● **Assignment**:
All the data should be repeated exactly. Any image in it is left out.

● **Data excerpt**:
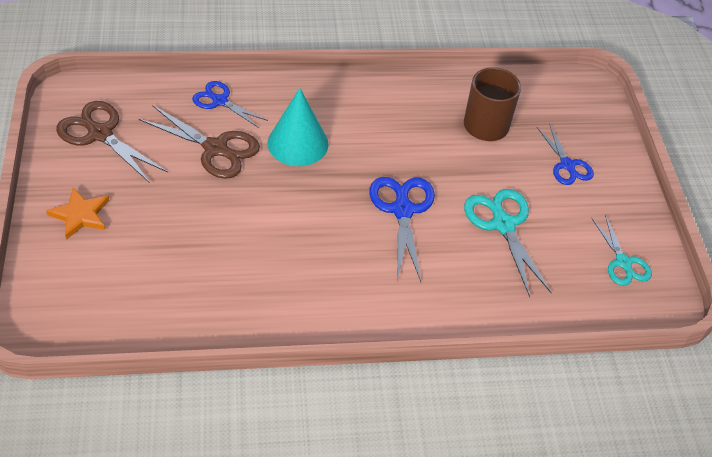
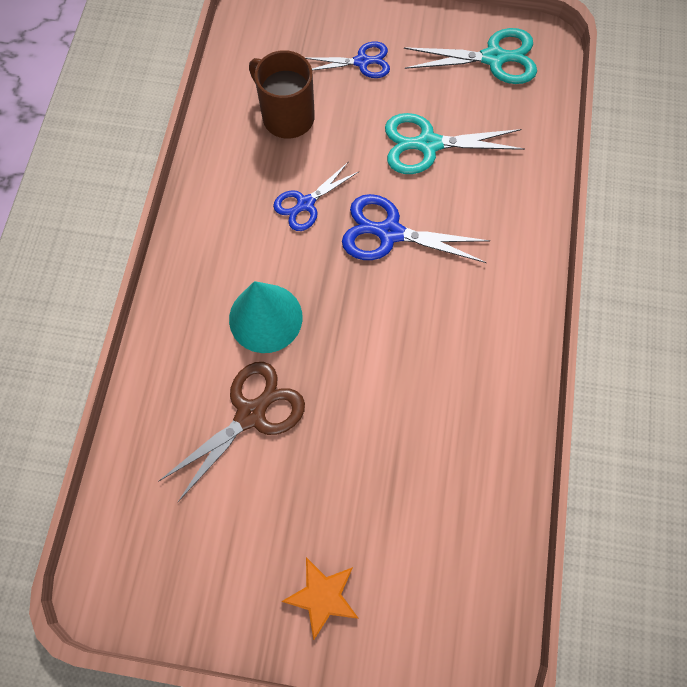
camera: 70 degrees left, 20 degrees up
(100, 134) = (189, 556): brown scissors -> none
(220, 101) = (170, 395): blue scissors -> blue scissors (305, 204)
(623, 262) = (493, 58): turquoise scissors -> turquoise scissors, size x1.53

● **Response to this task**:
camera: 70 degrees left, 20 degrees up
(100, 134) = (189, 556): brown scissors -> none
(220, 101) = (170, 395): blue scissors -> blue scissors (305, 204)
(623, 262) = (493, 58): turquoise scissors -> turquoise scissors, size x1.53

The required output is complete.